* _Task_
Each line from the one with "Point out each" through the last line of the records must be output exactly, both ends included.
^^^^^^^^
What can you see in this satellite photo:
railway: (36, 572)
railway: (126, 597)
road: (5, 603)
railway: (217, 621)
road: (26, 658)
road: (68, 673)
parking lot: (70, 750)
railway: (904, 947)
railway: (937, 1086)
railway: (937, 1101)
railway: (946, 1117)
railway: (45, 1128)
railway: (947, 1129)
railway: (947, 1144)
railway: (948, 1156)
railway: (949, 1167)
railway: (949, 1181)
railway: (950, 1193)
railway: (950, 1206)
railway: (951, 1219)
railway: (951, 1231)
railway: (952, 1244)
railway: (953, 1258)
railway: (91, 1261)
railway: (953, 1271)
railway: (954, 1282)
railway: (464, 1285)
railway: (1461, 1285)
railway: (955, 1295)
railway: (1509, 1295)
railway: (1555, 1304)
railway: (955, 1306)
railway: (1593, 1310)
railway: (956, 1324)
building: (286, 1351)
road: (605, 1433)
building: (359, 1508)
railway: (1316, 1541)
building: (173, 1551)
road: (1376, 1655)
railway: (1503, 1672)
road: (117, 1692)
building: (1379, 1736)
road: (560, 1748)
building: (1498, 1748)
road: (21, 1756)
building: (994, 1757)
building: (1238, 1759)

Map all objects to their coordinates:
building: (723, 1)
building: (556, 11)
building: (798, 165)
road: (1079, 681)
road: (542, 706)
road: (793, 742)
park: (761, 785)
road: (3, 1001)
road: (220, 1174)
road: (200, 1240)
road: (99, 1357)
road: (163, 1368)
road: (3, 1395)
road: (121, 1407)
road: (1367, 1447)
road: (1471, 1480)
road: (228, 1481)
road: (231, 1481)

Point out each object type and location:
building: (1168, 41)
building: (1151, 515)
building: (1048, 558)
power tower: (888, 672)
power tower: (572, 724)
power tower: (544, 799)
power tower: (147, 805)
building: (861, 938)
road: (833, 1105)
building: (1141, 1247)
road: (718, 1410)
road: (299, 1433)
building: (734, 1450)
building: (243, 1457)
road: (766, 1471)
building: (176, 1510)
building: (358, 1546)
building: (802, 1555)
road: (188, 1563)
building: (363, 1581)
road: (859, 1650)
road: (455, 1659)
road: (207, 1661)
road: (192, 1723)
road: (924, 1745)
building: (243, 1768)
^^^^^^^^
* _Answer space_
Point out each object type and location:
building: (1168, 41)
building: (1151, 515)
building: (1048, 558)
power tower: (888, 672)
power tower: (572, 724)
power tower: (544, 799)
power tower: (147, 805)
building: (861, 938)
road: (833, 1105)
building: (1141, 1247)
road: (718, 1410)
road: (299, 1433)
building: (734, 1450)
building: (243, 1457)
road: (766, 1471)
building: (176, 1510)
building: (358, 1546)
building: (802, 1555)
road: (188, 1563)
building: (363, 1581)
road: (859, 1650)
road: (455, 1659)
road: (207, 1661)
road: (192, 1723)
road: (924, 1745)
building: (243, 1768)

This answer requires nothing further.